Data extracted from a collection:
_ _ _ _

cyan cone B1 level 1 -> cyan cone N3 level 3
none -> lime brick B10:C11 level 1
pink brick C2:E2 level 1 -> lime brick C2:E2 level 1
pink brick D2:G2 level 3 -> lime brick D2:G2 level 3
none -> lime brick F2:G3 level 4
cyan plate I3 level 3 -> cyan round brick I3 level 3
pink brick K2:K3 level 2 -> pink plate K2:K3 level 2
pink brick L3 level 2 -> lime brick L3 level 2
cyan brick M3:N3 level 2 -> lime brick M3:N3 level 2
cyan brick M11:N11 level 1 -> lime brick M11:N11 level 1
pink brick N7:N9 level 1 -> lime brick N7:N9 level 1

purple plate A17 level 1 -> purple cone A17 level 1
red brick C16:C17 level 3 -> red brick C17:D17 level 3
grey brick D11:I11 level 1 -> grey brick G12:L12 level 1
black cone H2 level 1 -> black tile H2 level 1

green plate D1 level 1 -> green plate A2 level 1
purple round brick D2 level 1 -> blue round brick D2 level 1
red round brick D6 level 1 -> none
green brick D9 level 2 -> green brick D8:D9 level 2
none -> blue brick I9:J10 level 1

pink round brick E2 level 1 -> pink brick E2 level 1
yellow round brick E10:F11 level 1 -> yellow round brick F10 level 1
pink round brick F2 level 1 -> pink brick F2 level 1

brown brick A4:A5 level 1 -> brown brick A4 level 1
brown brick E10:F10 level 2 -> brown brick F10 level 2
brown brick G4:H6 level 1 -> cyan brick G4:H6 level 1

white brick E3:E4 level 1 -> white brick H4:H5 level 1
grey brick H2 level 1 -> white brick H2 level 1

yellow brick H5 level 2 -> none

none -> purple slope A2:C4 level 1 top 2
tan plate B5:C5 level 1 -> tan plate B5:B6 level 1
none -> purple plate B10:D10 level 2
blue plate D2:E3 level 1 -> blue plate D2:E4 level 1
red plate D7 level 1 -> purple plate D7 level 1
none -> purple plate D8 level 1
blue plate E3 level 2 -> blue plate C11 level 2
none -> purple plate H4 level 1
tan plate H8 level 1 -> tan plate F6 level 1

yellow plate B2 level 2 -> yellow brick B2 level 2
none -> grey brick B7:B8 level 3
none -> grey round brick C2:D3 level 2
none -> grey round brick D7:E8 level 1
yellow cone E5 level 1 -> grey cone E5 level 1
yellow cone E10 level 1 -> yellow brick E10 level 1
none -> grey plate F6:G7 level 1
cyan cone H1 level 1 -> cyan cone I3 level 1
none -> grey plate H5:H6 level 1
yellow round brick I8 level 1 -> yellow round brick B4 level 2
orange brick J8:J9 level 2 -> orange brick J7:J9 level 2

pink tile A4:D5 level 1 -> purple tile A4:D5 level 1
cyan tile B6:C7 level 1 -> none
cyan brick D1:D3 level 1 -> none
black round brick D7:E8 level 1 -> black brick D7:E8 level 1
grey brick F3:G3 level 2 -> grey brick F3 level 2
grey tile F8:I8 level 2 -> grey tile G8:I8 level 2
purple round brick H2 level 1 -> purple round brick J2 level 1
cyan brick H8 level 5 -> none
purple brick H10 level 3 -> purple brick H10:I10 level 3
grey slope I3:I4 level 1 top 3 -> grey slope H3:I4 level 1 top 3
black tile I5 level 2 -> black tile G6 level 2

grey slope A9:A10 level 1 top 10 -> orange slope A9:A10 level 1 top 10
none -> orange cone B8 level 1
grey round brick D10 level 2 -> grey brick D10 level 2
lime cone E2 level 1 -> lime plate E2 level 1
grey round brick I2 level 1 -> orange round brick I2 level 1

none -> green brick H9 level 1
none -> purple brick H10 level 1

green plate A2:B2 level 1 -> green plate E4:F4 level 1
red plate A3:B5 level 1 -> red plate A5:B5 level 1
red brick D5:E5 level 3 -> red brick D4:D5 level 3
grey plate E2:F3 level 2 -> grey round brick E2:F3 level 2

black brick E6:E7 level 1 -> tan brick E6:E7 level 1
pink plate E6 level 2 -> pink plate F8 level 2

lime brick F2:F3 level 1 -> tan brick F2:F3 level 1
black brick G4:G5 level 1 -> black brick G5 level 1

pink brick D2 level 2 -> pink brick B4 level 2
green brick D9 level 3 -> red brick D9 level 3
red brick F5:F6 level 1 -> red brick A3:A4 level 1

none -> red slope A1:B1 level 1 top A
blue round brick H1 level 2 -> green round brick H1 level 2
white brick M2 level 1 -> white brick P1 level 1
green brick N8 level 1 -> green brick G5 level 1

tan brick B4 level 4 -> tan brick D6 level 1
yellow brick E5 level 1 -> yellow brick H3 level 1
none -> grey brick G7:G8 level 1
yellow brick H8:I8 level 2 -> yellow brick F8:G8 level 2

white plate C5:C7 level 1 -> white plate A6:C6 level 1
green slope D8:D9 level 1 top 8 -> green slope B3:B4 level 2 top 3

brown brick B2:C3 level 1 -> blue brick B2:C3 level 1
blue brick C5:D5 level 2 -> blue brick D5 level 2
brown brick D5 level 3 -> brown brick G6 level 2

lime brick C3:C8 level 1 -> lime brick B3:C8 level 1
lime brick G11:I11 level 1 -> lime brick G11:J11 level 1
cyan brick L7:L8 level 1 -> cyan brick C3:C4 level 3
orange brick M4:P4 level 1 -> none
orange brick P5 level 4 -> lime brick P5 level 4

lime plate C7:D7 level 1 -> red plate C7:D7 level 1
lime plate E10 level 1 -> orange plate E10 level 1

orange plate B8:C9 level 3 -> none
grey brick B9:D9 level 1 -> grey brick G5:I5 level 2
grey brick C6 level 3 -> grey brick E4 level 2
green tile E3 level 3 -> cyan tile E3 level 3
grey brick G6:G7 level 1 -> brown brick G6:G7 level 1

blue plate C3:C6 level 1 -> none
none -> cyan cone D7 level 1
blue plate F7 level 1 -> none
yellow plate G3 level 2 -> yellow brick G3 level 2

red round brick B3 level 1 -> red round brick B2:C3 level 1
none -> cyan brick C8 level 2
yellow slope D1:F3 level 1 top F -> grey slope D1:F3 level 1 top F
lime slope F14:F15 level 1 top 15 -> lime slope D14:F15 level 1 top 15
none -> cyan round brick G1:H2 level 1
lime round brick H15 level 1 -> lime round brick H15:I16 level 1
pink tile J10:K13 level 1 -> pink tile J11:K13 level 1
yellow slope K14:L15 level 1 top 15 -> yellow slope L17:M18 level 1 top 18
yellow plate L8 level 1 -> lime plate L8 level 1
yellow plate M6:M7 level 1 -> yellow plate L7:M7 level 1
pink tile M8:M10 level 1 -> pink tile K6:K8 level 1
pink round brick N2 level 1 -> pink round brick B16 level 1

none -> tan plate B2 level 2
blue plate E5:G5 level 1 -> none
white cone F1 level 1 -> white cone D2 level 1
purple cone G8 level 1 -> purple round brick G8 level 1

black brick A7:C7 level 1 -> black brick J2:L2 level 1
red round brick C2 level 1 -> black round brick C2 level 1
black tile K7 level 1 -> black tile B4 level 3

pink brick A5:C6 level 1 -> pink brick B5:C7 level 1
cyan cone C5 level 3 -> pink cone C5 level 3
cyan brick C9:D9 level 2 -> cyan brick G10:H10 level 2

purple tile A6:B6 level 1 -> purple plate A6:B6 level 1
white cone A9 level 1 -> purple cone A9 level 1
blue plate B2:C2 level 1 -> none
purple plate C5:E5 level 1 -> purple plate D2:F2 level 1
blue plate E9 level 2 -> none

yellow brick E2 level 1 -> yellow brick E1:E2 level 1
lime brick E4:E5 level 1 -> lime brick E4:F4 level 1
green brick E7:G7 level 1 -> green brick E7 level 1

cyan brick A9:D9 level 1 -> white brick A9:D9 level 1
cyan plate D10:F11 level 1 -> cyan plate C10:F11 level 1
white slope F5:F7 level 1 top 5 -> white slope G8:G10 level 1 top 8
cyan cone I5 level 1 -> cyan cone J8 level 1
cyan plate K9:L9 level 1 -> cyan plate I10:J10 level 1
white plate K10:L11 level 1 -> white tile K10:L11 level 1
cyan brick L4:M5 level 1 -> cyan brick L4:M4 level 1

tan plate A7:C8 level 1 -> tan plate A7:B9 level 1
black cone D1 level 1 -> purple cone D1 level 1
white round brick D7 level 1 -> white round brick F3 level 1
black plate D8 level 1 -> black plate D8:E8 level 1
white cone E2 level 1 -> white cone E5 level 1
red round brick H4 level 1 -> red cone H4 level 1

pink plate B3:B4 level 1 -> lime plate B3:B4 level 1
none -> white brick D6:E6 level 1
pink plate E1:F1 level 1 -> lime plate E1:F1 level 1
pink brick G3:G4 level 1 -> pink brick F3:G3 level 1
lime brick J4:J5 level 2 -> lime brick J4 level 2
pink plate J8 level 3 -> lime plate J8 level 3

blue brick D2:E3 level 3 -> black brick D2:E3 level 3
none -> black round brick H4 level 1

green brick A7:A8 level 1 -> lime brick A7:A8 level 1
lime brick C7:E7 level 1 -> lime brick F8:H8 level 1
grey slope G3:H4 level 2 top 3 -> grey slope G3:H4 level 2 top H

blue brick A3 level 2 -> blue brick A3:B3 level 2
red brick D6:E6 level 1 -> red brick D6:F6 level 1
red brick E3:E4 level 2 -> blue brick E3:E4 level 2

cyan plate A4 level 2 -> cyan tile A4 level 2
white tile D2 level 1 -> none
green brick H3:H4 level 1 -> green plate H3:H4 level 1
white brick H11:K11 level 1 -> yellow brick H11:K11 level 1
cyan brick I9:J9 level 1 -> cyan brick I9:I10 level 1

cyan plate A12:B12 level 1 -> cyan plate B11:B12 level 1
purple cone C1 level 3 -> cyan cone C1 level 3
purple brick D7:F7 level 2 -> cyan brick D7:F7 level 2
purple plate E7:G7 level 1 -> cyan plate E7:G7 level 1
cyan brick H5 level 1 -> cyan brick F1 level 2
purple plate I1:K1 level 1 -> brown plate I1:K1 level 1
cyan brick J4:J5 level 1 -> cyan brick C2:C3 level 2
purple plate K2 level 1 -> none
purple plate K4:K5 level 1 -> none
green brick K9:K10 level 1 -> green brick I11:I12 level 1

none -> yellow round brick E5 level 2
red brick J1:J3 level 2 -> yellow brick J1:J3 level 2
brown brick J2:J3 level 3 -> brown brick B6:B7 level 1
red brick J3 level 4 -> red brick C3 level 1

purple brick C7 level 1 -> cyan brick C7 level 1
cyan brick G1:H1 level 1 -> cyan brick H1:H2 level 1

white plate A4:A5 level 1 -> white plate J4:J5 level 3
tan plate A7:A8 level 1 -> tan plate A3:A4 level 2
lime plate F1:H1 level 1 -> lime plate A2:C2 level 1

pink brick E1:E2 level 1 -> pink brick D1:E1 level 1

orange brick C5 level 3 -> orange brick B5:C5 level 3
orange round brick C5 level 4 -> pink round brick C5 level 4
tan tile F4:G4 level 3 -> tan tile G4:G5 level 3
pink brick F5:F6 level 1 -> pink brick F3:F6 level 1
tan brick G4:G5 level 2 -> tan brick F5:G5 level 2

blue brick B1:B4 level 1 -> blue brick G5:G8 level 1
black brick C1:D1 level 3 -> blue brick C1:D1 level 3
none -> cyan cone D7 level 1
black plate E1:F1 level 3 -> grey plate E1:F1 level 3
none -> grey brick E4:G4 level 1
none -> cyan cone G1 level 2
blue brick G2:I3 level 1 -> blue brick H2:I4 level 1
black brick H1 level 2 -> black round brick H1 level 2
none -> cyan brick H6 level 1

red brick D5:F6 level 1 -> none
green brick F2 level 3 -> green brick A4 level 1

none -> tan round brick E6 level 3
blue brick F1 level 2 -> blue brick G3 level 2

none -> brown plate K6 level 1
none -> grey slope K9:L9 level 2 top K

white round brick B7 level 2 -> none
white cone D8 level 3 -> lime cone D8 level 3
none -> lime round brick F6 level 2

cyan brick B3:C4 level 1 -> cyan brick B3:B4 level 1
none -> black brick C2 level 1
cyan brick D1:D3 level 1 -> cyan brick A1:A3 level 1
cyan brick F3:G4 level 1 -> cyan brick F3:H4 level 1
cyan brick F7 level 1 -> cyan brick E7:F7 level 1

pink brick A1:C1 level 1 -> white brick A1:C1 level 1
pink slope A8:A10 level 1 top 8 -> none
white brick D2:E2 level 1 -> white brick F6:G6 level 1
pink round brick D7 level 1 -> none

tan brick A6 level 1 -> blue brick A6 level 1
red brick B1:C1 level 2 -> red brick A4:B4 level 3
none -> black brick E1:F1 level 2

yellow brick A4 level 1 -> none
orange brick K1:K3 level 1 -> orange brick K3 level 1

_ _ _ _

TASK BRIEF:
Would you please repeat exactly the lines above, starting at the line with "cyan plate D10:F11" and stopping at the line with "cyan plate K9:L9", both included?

SOLUTION TO THE EXERCISE:
cyan plate D10:F11 level 1 -> cyan plate C10:F11 level 1
white slope F5:F7 level 1 top 5 -> white slope G8:G10 level 1 top 8
cyan cone I5 level 1 -> cyan cone J8 level 1
cyan plate K9:L9 level 1 -> cyan plate I10:J10 level 1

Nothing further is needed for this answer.